### Directions for this task
Reproduce the listing below exactly, except for its pictures.

[[ Data in this exercise open ]]

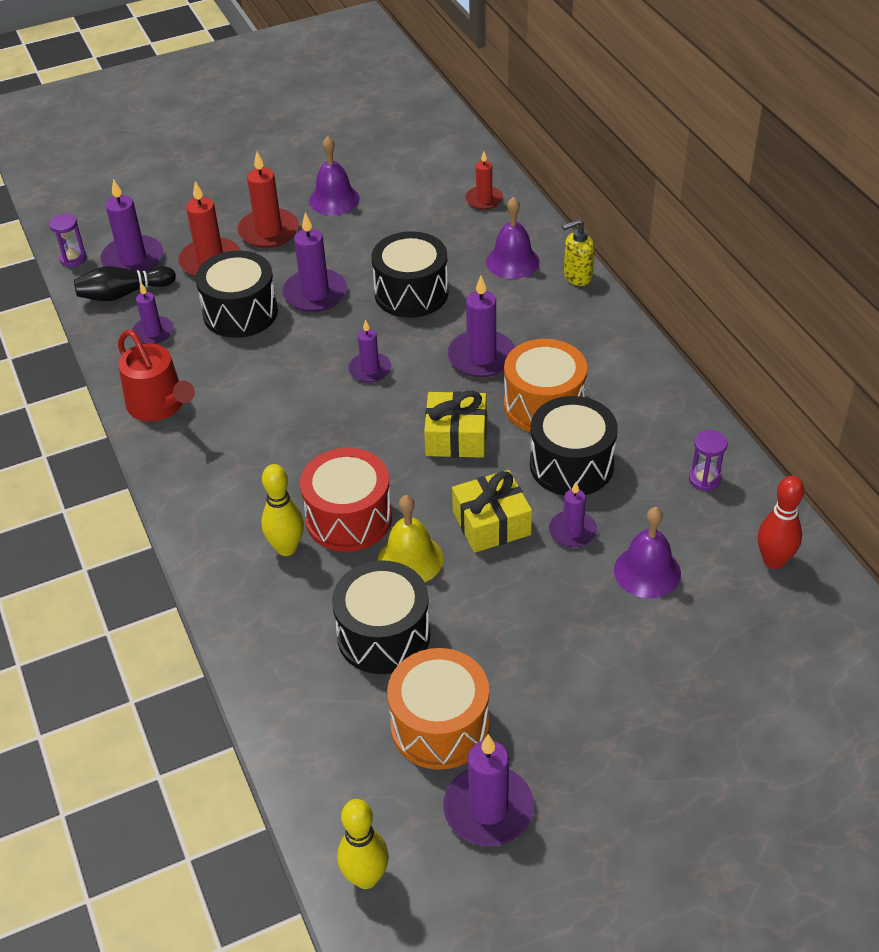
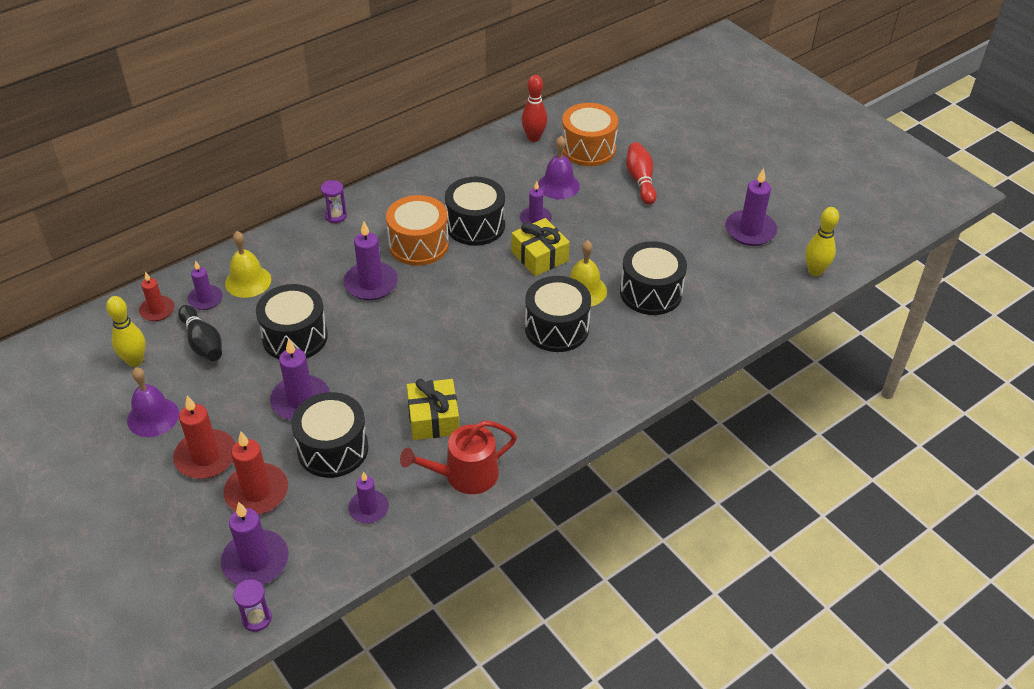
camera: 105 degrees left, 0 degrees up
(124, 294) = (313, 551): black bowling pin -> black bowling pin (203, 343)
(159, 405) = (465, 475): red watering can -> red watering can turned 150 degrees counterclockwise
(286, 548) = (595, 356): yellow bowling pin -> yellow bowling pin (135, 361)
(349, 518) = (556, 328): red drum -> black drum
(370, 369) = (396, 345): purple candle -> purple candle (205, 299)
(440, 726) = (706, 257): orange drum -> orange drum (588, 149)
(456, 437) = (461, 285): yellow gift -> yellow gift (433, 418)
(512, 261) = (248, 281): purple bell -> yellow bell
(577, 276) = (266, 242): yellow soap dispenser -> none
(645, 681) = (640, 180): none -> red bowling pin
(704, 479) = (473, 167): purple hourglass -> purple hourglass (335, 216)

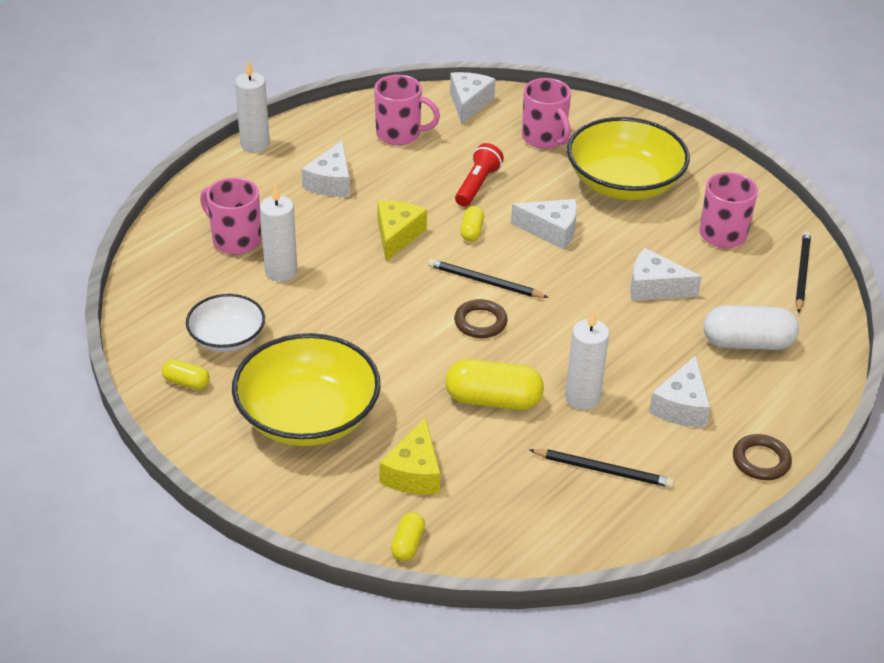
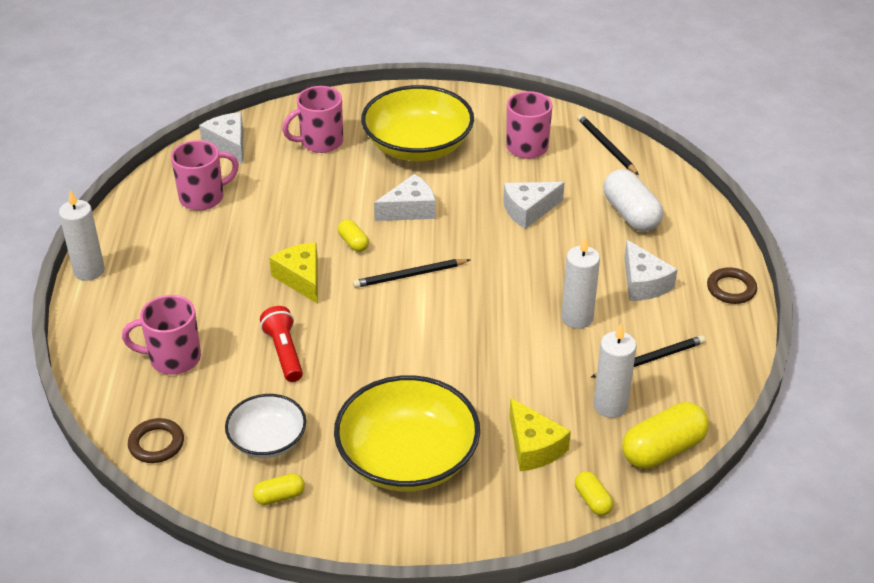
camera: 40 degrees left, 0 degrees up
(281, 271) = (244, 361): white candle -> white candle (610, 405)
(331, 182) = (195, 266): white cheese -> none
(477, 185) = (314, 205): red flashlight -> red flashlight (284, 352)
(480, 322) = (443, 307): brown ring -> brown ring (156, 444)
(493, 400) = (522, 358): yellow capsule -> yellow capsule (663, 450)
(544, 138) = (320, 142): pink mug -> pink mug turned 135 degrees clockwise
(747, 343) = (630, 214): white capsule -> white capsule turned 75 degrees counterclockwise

[[ Data in this exercise closed ]]

### Result below
camera: 105 degrees left, 0 degrees up
(124, 294) = (313, 551): black bowling pin -> black bowling pin (203, 343)
(159, 405) = (465, 475): red watering can -> red watering can turned 150 degrees counterclockwise
(286, 548) = (595, 356): yellow bowling pin -> yellow bowling pin (135, 361)
(349, 518) = (556, 328): red drum -> black drum
(370, 369) = (396, 345): purple candle -> purple candle (205, 299)
(440, 726) = (706, 257): orange drum -> orange drum (588, 149)
(456, 437) = (461, 285): yellow gift -> yellow gift (433, 418)
(512, 261) = (248, 281): purple bell -> yellow bell
(577, 276) = (266, 242): yellow soap dispenser -> none
(645, 681) = (640, 180): none -> red bowling pin
(704, 479) = (473, 167): purple hourglass -> purple hourglass (335, 216)

camera: 40 degrees left, 0 degrees up
(281, 271) = (244, 361): white candle -> white candle (610, 405)
(331, 182) = (195, 266): white cheese -> none
(477, 185) = (314, 205): red flashlight -> red flashlight (284, 352)
(480, 322) = (443, 307): brown ring -> brown ring (156, 444)
(493, 400) = (522, 358): yellow capsule -> yellow capsule (663, 450)
(544, 138) = (320, 142): pink mug -> pink mug turned 135 degrees clockwise
(747, 343) = (630, 214): white capsule -> white capsule turned 75 degrees counterclockwise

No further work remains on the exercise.